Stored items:
------

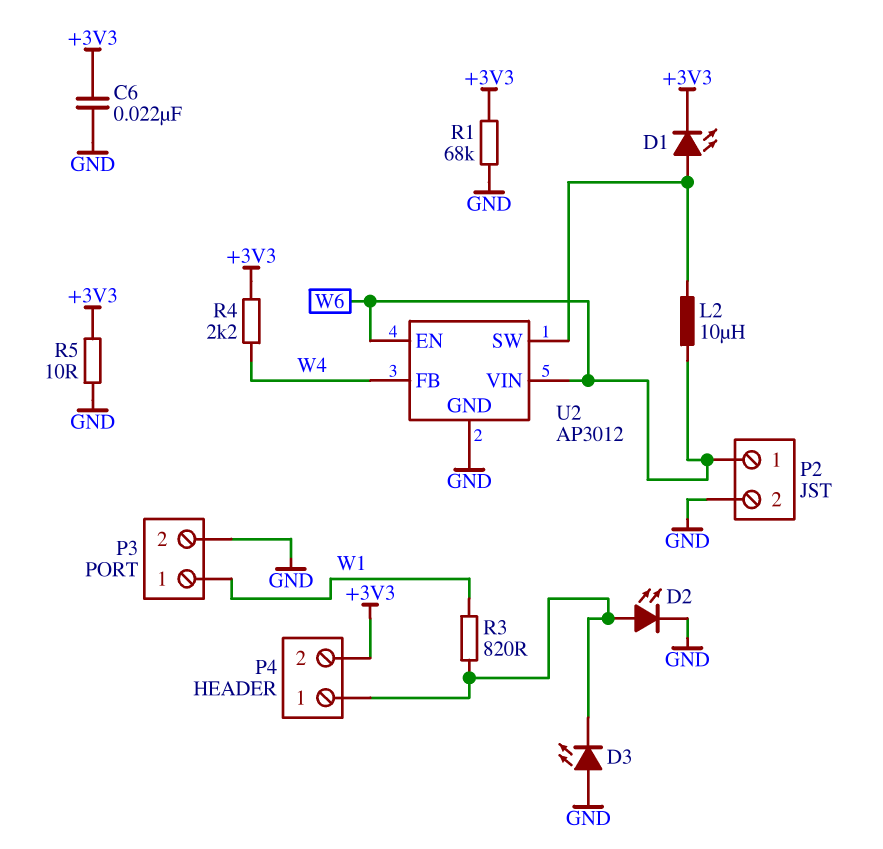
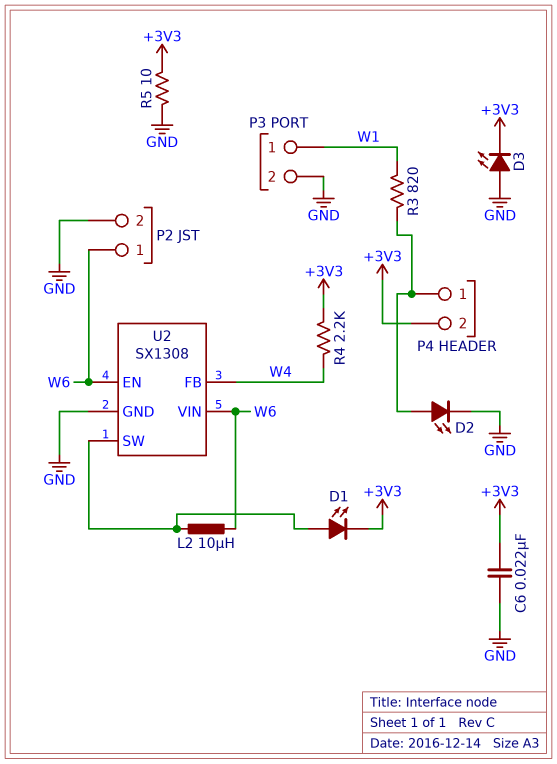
D3: LED (A GND, K P4/1) -> LED (A GND, K +3V3)
R1: 68k (+3V3, GND) -> none
U2: AP3012 -> SX1308

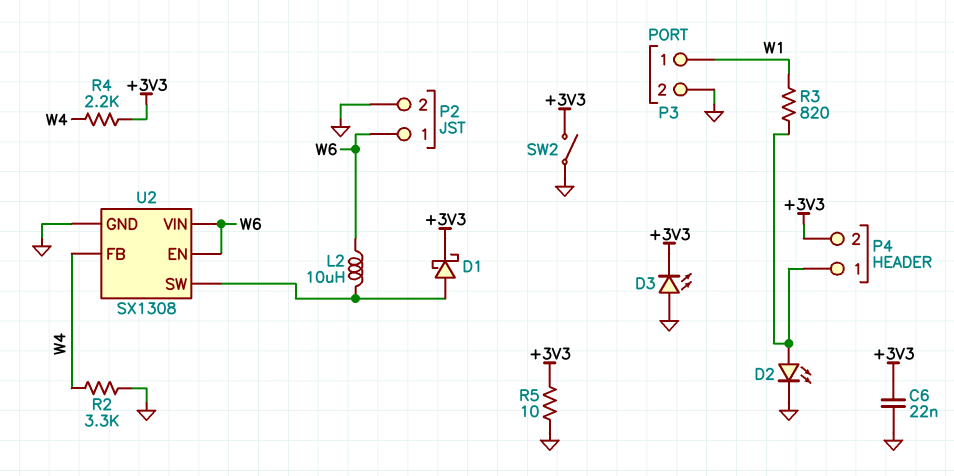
D1: LED (A U2/SW, K +3V3) -> schottky (A U2/SW, K +3V3)
R2: none -> 3.3k (GND, W4)
SW2: none -> switch (+3V3, GND)

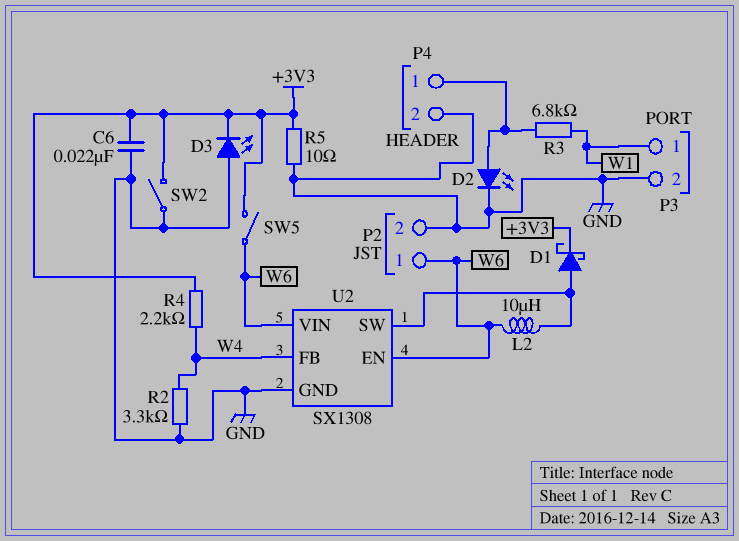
P4 pin 2: +3V3 -> GND
R3: 820 (P4/1, W1) -> 6.8k (P4/1, W1)
SW5: none -> switch (+3V3, W6)

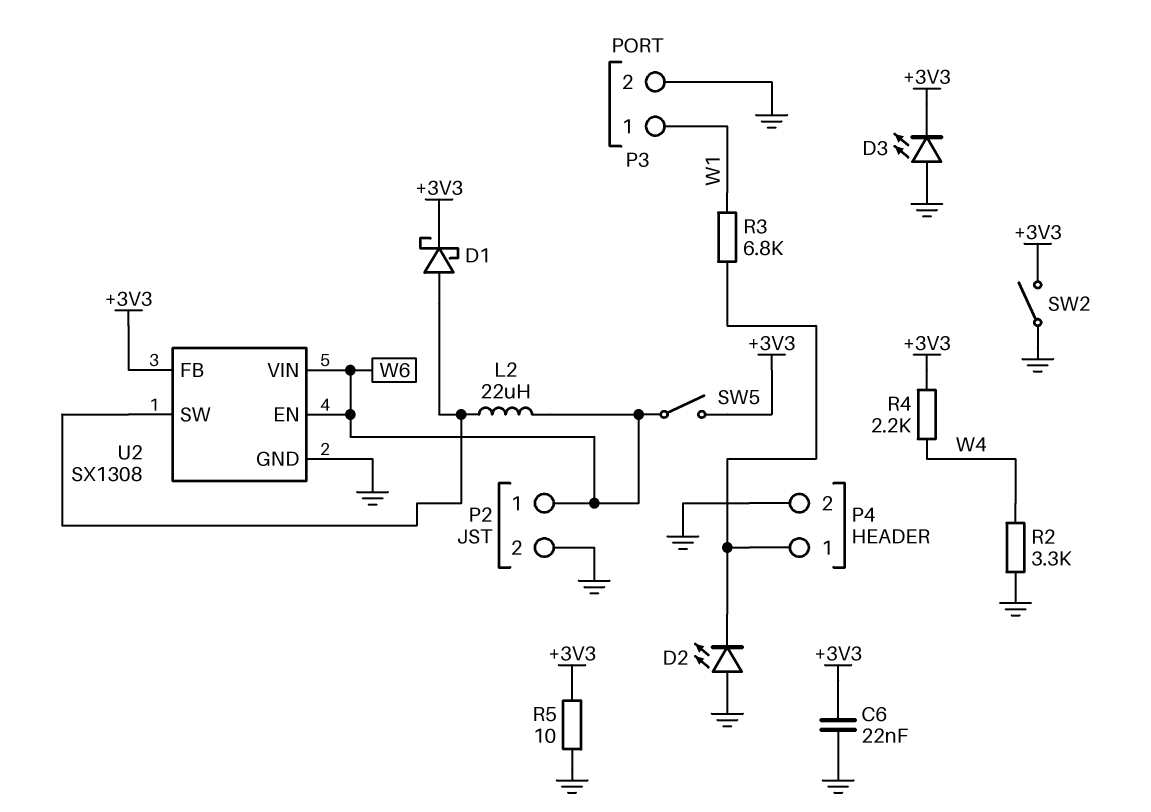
D2: LED (A P4/1, K GND) -> LED (A GND, K P4/1)
L2: 10uH (U2/SW, W6) -> 22uH (U2/SW, W6)
U2 pin FB: W4 -> +3V3

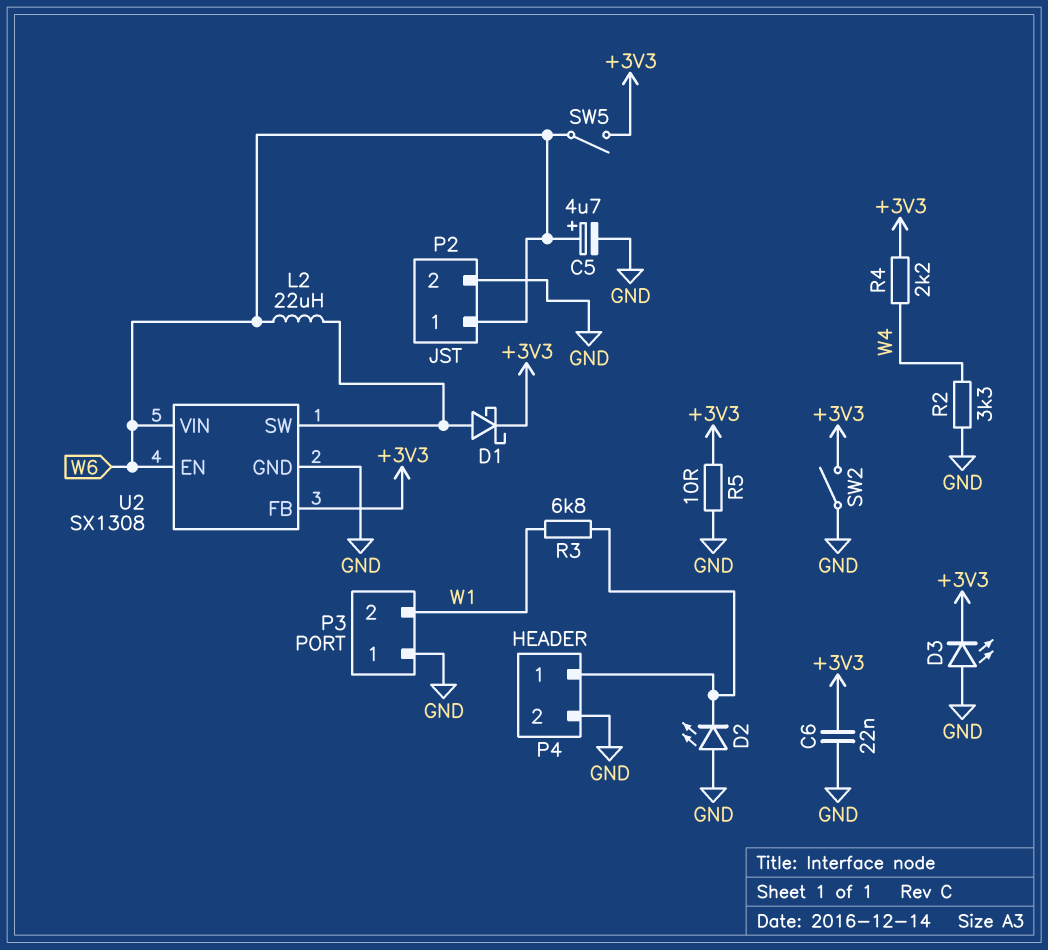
C5: none -> 4.7uF (plus W6, minus GND)
P3 pin 1: W1 -> GND
P3 pin 2: GND -> W1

------

Matching lines for the string "switch": work out how many the records contain and write only the number.

• EXERCISE SOLUTION: 2